Search the data for "kłódka". Return each matching line.

Dataset items>
• • •

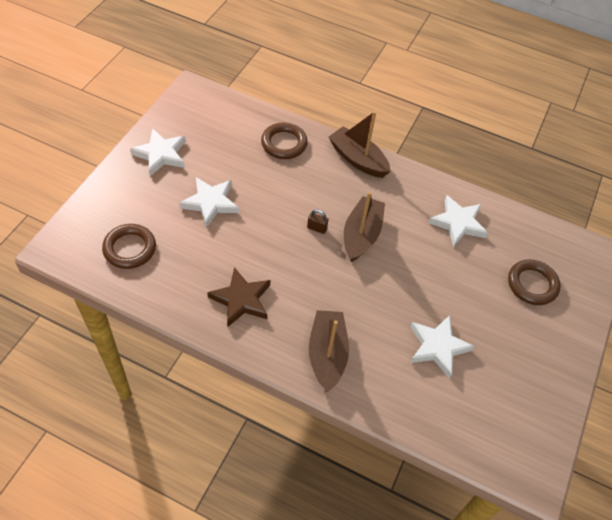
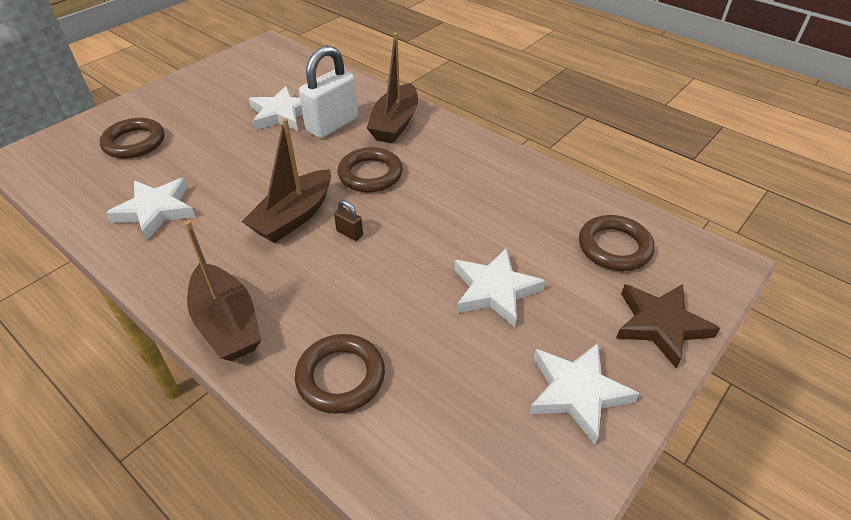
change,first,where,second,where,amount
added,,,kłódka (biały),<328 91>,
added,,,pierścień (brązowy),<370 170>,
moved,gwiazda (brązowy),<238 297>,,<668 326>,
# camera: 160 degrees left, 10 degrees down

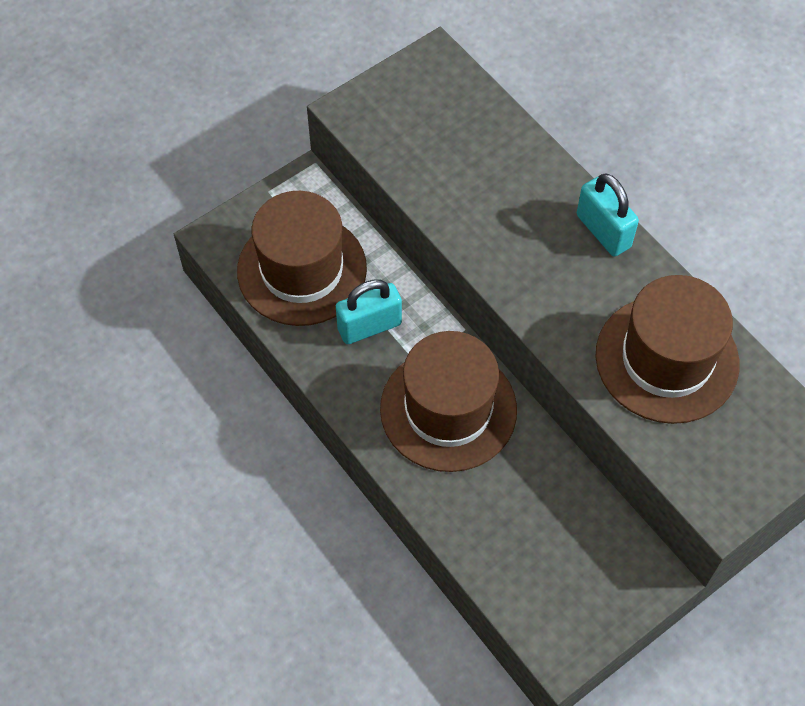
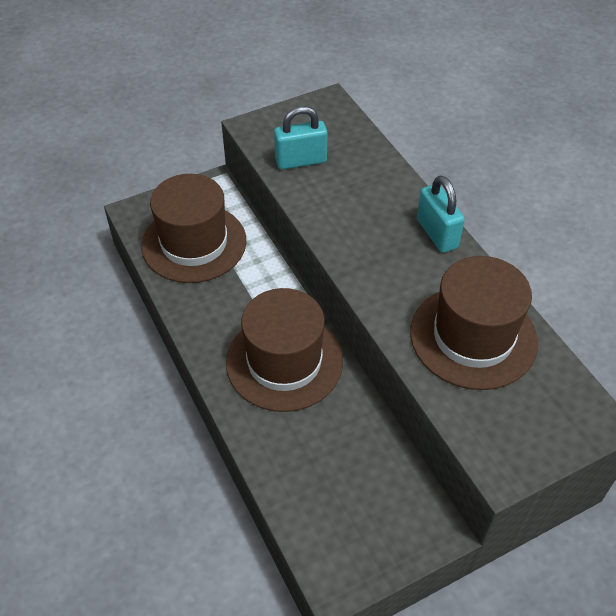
change,first,where,second,where,amount
moved,kłódka (turkusowy),<369 312>,,<301 138>,
# camera: 10 degrees right, 10 degrees down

• • •

OUTPUT FOR THIS EXERCISE>
added,,,kłódka (biały),<328 91>,
moved,kłódka (turkusowy),<369 312>,,<301 138>,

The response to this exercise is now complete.